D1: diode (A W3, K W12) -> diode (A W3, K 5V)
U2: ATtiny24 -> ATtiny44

* * *

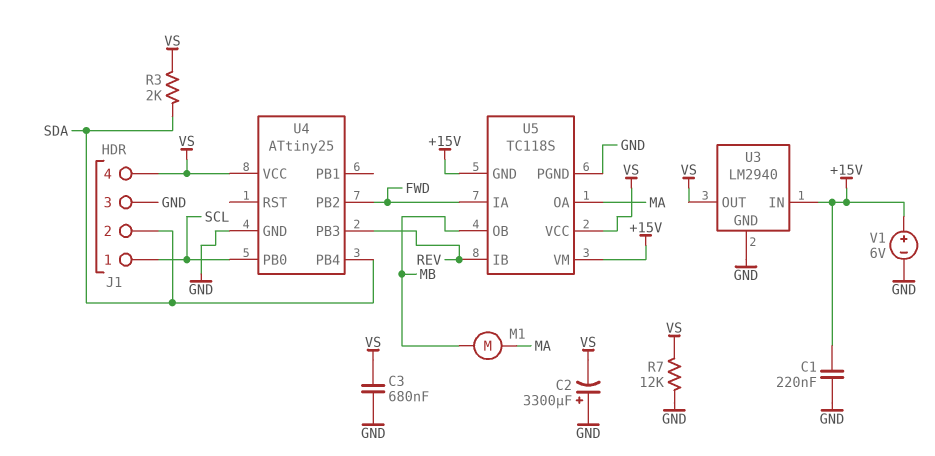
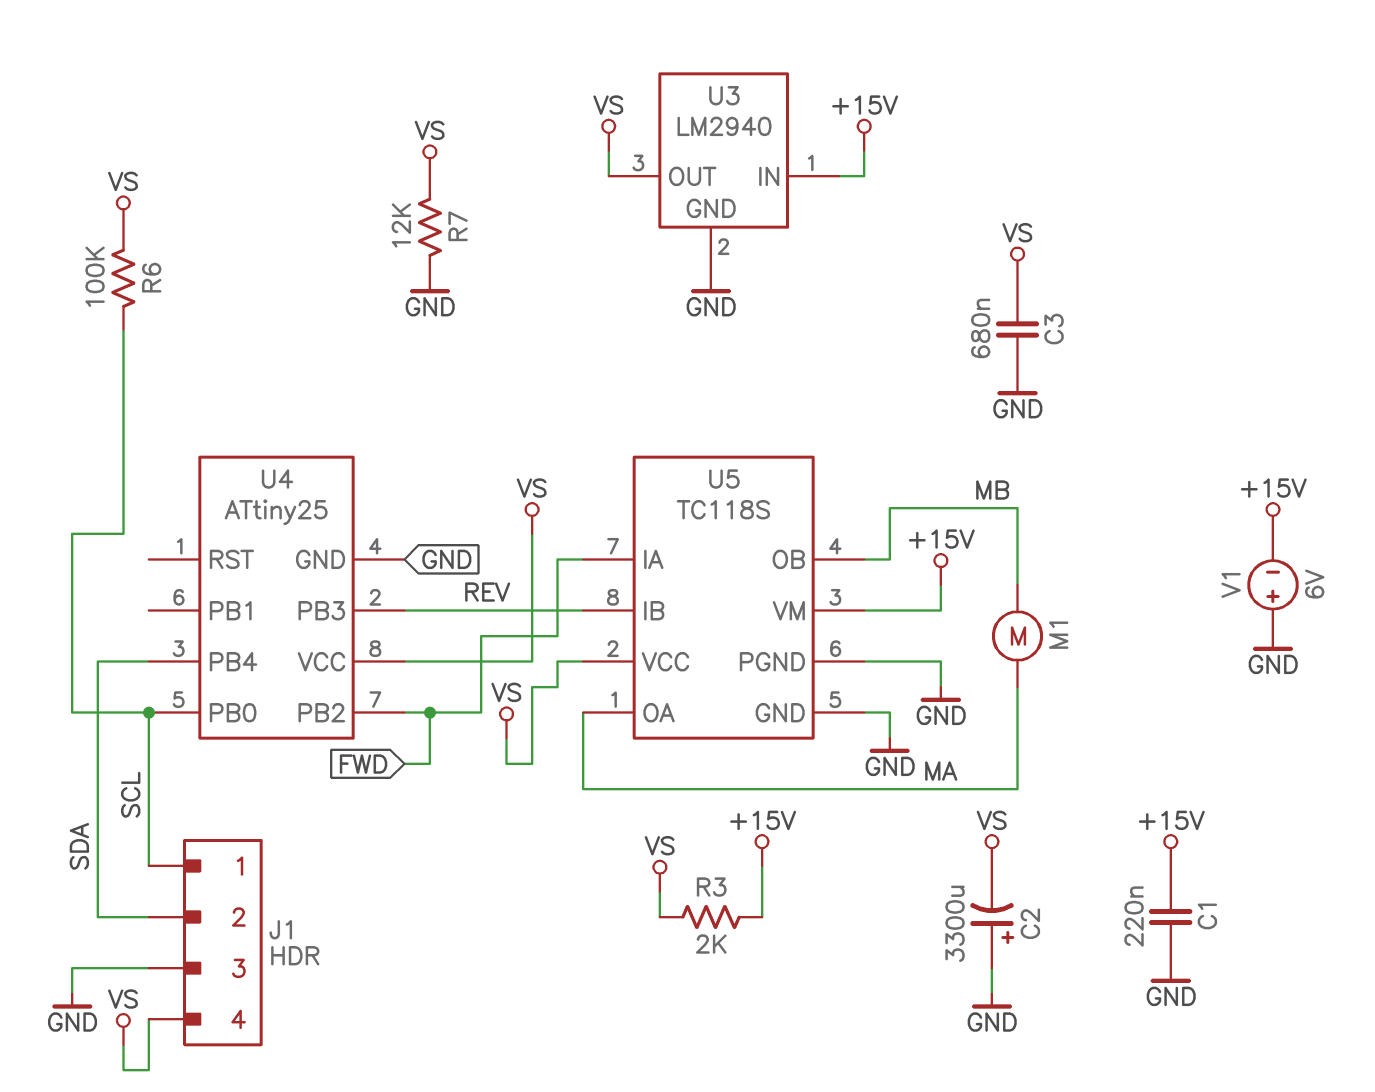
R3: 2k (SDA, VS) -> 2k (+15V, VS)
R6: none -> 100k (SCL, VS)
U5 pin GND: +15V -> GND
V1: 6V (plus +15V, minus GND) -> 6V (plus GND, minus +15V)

## ACTION ITEM
Would you retype the lines above from the one with "U5 pin GND: +15V -> GND" down to the one with "V1: 6V (plus", word for word, both ends included and no other lines?

## SOLVED PROBLEM
U5 pin GND: +15V -> GND
V1: 6V (plus +15V, minus GND) -> 6V (plus GND, minus +15V)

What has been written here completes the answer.